**Stored dataset items:**

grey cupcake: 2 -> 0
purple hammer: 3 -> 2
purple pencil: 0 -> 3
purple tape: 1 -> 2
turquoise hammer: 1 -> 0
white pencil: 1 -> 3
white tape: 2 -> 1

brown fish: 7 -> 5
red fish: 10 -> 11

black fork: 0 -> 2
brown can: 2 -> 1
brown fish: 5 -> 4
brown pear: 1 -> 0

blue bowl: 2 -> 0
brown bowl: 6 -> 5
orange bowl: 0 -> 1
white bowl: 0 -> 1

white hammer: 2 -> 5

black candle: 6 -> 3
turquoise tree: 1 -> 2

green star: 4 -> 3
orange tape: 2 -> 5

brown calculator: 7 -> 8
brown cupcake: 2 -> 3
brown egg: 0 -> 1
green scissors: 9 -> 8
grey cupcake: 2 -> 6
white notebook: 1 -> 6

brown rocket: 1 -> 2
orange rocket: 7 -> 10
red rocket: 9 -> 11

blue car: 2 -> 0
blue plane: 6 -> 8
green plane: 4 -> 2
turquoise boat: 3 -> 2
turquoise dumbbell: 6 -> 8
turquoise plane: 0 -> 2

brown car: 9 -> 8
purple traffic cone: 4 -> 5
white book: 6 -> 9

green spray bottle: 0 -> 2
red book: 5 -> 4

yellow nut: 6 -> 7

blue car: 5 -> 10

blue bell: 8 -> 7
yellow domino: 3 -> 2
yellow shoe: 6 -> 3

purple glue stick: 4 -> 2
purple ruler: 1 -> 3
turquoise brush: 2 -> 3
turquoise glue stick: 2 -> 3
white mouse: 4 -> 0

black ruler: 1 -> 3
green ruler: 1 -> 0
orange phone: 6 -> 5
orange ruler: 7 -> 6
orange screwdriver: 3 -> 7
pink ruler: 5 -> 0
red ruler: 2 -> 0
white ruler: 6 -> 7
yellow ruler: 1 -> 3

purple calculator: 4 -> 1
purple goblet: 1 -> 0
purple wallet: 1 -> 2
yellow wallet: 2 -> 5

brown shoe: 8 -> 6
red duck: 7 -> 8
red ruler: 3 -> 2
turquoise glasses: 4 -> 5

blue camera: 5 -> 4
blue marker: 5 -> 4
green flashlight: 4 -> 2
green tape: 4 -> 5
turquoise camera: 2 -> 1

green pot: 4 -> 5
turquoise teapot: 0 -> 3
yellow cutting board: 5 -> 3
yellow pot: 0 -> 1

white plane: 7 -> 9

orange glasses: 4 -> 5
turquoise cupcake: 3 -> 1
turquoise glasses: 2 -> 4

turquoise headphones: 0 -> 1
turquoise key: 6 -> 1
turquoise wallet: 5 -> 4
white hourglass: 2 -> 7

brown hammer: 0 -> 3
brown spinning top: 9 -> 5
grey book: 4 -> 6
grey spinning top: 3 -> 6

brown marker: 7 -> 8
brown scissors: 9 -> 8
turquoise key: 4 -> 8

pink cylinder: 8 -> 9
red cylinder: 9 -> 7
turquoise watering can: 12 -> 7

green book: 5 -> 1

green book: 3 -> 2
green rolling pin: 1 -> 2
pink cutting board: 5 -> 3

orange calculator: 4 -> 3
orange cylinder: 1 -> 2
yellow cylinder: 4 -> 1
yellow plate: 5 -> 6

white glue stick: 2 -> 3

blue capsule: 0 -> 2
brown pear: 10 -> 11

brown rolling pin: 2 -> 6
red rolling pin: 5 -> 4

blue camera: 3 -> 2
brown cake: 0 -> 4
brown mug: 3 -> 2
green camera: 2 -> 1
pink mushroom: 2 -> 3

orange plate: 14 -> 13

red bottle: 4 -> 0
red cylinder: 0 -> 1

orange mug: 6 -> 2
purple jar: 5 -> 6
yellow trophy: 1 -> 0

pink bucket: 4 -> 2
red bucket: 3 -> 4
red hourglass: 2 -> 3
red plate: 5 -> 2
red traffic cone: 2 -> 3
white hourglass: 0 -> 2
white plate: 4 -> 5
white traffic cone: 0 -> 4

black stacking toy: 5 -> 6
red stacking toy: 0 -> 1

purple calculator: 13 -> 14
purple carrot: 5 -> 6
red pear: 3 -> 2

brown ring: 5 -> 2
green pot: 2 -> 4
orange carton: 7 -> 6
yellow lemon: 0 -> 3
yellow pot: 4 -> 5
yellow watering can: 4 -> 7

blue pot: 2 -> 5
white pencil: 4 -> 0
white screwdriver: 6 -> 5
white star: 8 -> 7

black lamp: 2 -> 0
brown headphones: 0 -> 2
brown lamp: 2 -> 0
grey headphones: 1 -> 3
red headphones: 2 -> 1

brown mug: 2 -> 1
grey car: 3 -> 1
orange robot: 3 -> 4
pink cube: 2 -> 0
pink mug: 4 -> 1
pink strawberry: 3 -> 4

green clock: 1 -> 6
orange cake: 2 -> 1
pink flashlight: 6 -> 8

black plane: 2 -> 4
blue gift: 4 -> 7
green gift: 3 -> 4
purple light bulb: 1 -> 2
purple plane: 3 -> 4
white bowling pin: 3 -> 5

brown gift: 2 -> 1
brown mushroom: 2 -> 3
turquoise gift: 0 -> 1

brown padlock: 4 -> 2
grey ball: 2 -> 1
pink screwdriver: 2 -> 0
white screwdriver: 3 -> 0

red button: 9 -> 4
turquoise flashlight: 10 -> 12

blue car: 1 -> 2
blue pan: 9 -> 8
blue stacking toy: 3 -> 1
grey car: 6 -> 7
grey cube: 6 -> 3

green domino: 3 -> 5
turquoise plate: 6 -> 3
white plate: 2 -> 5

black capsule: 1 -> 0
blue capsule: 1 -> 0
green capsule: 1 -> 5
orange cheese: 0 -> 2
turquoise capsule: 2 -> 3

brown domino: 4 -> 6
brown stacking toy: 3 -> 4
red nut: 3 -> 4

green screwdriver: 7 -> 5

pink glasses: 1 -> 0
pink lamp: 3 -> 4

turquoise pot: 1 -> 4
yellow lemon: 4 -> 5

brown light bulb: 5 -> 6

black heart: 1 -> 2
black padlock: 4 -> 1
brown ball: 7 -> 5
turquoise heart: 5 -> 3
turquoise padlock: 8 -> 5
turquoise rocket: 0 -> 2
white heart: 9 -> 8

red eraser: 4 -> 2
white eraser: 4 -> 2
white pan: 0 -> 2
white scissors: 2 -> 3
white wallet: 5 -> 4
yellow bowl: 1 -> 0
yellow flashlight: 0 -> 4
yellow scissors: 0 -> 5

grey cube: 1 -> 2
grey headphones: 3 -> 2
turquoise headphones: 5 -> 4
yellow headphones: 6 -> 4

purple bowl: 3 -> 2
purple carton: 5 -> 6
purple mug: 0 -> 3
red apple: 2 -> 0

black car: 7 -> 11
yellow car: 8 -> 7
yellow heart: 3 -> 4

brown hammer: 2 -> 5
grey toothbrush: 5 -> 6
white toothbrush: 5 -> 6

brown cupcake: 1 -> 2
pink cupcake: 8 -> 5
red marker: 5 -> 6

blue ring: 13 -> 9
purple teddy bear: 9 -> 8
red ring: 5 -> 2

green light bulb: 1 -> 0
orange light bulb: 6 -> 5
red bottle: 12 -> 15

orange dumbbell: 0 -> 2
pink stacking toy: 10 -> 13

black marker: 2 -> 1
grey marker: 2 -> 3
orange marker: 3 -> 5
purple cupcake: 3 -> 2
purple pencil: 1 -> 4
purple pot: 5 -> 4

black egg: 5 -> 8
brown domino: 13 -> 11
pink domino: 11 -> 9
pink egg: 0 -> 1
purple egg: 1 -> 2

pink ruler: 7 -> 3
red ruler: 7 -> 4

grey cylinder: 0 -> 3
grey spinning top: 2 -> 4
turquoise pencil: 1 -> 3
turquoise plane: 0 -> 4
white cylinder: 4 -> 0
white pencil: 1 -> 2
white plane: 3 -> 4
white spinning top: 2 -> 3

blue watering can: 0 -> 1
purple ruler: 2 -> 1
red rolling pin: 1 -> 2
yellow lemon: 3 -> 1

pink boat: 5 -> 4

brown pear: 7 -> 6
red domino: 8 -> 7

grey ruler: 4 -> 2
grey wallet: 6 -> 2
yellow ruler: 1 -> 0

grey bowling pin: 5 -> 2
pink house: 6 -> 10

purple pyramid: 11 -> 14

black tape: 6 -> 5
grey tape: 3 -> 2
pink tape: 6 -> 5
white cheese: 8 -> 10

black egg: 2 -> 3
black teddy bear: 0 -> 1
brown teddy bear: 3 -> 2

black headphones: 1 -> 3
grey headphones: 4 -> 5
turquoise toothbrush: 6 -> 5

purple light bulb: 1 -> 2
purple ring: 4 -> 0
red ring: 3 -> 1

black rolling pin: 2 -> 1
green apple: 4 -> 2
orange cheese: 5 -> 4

**PROBLEM STATEMENT:** Using the data above, tally each line that has the string "toothbrush" and report only the sum.

**WRITTEN RESPONSE:** 3